**Your objective**
Print the listing below exactly.

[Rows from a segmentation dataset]

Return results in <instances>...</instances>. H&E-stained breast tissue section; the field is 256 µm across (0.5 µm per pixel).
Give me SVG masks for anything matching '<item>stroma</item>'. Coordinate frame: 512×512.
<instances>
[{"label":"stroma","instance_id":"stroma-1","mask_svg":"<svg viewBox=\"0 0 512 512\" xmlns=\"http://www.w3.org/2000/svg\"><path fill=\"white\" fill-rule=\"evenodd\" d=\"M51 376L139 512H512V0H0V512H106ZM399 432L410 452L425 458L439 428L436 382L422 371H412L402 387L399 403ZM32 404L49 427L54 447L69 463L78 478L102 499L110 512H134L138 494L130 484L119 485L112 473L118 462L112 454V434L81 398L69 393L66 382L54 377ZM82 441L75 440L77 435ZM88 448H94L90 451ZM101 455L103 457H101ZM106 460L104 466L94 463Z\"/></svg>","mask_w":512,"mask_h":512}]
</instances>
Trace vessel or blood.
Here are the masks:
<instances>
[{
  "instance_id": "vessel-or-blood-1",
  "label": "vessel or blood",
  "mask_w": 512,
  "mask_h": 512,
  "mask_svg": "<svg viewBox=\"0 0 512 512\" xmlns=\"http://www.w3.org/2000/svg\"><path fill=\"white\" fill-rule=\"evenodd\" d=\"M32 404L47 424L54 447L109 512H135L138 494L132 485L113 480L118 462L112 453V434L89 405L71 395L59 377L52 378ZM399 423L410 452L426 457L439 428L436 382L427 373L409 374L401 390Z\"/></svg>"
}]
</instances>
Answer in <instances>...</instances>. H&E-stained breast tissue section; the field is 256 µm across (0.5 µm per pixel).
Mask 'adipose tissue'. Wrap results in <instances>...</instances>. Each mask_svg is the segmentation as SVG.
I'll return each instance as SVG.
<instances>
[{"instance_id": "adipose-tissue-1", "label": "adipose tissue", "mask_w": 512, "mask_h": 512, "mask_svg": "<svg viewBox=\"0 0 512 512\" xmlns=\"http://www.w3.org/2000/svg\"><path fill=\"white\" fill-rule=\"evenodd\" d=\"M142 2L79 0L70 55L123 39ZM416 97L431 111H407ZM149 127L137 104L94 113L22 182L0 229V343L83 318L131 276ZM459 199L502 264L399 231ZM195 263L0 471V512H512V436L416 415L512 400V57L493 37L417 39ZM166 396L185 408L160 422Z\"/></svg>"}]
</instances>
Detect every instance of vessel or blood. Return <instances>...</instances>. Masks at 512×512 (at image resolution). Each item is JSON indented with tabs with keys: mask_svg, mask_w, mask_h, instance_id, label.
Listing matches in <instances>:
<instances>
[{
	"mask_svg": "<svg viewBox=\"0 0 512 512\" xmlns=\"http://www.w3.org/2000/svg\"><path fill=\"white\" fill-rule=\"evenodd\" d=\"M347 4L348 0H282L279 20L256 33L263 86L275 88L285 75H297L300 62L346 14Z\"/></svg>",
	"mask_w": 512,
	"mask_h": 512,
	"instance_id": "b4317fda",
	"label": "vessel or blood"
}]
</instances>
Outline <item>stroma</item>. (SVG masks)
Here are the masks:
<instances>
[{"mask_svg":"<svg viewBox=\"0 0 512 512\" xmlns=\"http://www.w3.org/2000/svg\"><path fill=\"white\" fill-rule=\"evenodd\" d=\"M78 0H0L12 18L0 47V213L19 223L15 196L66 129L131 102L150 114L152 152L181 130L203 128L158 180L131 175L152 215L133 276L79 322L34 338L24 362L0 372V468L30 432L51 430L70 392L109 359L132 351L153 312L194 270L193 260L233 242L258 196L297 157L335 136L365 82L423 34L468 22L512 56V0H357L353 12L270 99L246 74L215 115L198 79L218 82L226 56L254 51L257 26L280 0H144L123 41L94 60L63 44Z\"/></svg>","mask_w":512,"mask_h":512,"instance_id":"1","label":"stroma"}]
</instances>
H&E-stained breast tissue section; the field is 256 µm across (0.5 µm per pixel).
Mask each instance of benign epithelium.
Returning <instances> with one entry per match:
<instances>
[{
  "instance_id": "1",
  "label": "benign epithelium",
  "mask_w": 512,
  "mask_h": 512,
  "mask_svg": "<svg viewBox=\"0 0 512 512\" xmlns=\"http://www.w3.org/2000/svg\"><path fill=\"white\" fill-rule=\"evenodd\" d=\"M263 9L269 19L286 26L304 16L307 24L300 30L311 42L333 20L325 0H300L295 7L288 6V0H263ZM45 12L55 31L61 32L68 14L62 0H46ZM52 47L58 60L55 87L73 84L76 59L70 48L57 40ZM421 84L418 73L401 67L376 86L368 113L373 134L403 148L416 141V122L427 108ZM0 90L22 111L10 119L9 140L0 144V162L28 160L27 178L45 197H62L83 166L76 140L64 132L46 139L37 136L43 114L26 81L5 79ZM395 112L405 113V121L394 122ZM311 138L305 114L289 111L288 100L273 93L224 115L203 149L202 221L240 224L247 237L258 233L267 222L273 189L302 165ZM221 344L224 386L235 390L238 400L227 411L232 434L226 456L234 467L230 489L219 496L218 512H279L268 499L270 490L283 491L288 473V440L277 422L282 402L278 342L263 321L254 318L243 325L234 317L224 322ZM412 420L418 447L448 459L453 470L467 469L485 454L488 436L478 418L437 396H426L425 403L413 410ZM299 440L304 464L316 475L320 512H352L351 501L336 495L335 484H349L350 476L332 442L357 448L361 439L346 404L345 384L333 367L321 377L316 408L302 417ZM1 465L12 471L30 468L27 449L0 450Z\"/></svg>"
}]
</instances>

**Exercise output**
Return results in <instances>...</instances>. H&E-stained breast tissue section; the field is 256 µm across (0.5 µm per pixel).
Give me SVG masks for anything matching '<item>stroma</item>'. Coordinate frame: 512×512.
<instances>
[{"label":"stroma","instance_id":"stroma-1","mask_svg":"<svg viewBox=\"0 0 512 512\" xmlns=\"http://www.w3.org/2000/svg\"><path fill=\"white\" fill-rule=\"evenodd\" d=\"M51 376L139 512H512V0H0V512H106ZM399 432L410 452L425 458L439 428L436 382L422 371H412L402 387L399 403ZM32 404L49 427L54 447L69 463L78 478L102 499L110 512H134L138 494L130 484L119 485L112 473L118 462L112 454V434L81 398L69 393L66 382L54 377ZM82 441L75 440L77 435ZM88 448H94L90 451ZM101 455L103 457H101ZM106 460L104 466L94 463Z\"/></svg>","mask_w":512,"mask_h":512}]
</instances>
Trace vessel or blood.
Here are the masks:
<instances>
[{
  "instance_id": "vessel-or-blood-1",
  "label": "vessel or blood",
  "mask_w": 512,
  "mask_h": 512,
  "mask_svg": "<svg viewBox=\"0 0 512 512\" xmlns=\"http://www.w3.org/2000/svg\"><path fill=\"white\" fill-rule=\"evenodd\" d=\"M32 404L47 424L54 447L109 512H135L138 494L132 485L113 480L118 462L112 453V434L89 405L71 395L59 377L52 378ZM399 423L410 452L426 457L439 428L436 382L427 373L409 374L401 390Z\"/></svg>"
}]
</instances>
Answer in <instances>...</instances>. H&E-stained breast tissue section; the field is 256 µm across (0.5 µm per pixel).
Mask 'adipose tissue'. Wrap results in <instances>...</instances>. Each mask_svg is the segmentation as SVG.
I'll return each instance as SVG.
<instances>
[{"instance_id": "adipose-tissue-1", "label": "adipose tissue", "mask_w": 512, "mask_h": 512, "mask_svg": "<svg viewBox=\"0 0 512 512\" xmlns=\"http://www.w3.org/2000/svg\"><path fill=\"white\" fill-rule=\"evenodd\" d=\"M142 2L79 0L70 55L123 39ZM416 97L431 111H407ZM149 127L137 104L94 113L22 182L0 229V343L83 318L131 276ZM459 199L502 264L399 231ZM195 263L0 471V512H512V436L416 415L512 400V57L493 37L417 39ZM166 396L185 408L160 422Z\"/></svg>"}]
</instances>
Detect every instance of vessel or blood. Return <instances>...</instances>. Masks at 512×512 (at image resolution). Each item is JSON indented with tabs with keys: mask_svg, mask_w, mask_h, instance_id, label.
Listing matches in <instances>:
<instances>
[{
	"mask_svg": "<svg viewBox=\"0 0 512 512\" xmlns=\"http://www.w3.org/2000/svg\"><path fill=\"white\" fill-rule=\"evenodd\" d=\"M347 4L348 0H282L279 20L256 33L263 86L275 88L285 75H297L300 62L346 14Z\"/></svg>",
	"mask_w": 512,
	"mask_h": 512,
	"instance_id": "b4317fda",
	"label": "vessel or blood"
}]
</instances>
Outline <item>stroma</item>. (SVG masks)
Here are the masks:
<instances>
[{"mask_svg":"<svg viewBox=\"0 0 512 512\" xmlns=\"http://www.w3.org/2000/svg\"><path fill=\"white\" fill-rule=\"evenodd\" d=\"M78 0H0L12 18L0 47V213L19 223L15 196L66 129L131 102L150 114L152 152L181 130L203 128L158 180L131 175L152 215L133 276L79 322L34 338L24 362L0 372V468L30 432L51 430L70 392L109 359L132 351L153 312L194 270L193 260L233 242L258 196L297 157L335 136L365 82L423 34L468 22L512 56V0H357L353 12L270 99L246 74L215 115L198 79L218 82L226 56L254 51L257 26L280 0H144L123 41L94 60L63 44Z\"/></svg>","mask_w":512,"mask_h":512,"instance_id":"1","label":"stroma"}]
</instances>
H&E-stained breast tissue section; the field is 256 µm across (0.5 µm per pixel).
Mask each instance of benign epithelium.
Returning <instances> with one entry per match:
<instances>
[{
  "instance_id": "1",
  "label": "benign epithelium",
  "mask_w": 512,
  "mask_h": 512,
  "mask_svg": "<svg viewBox=\"0 0 512 512\" xmlns=\"http://www.w3.org/2000/svg\"><path fill=\"white\" fill-rule=\"evenodd\" d=\"M263 9L269 19L286 26L304 16L307 24L300 30L311 42L333 20L325 0H300L295 7L288 6V0H263ZM45 12L55 31L61 32L68 14L62 0H46ZM52 47L58 60L55 87L73 84L76 59L70 48L57 40ZM421 84L418 73L401 67L376 86L368 113L373 134L403 148L416 141V122L427 108ZM0 90L22 111L10 119L9 140L0 144V162L28 160L27 178L45 197H62L83 166L76 140L64 132L46 139L37 136L43 114L26 81L5 79ZM395 112L405 113V121L394 122ZM311 138L305 114L289 111L288 100L273 93L224 115L203 149L202 221L240 224L247 237L258 233L267 222L273 189L302 165ZM221 344L224 386L235 390L238 400L227 411L232 434L226 456L234 467L230 489L219 496L218 512H279L268 499L270 490L283 491L288 473V440L277 422L282 402L278 342L263 321L254 318L243 325L234 317L224 322ZM412 420L418 447L448 459L453 470L467 469L485 454L488 436L478 418L437 396H426L425 403L413 410ZM299 440L304 464L316 475L320 512H352L351 501L336 495L335 484H349L350 476L332 442L357 448L361 439L346 404L345 384L333 367L321 377L316 408L302 417ZM1 465L12 471L30 468L27 449L0 450Z\"/></svg>"
}]
</instances>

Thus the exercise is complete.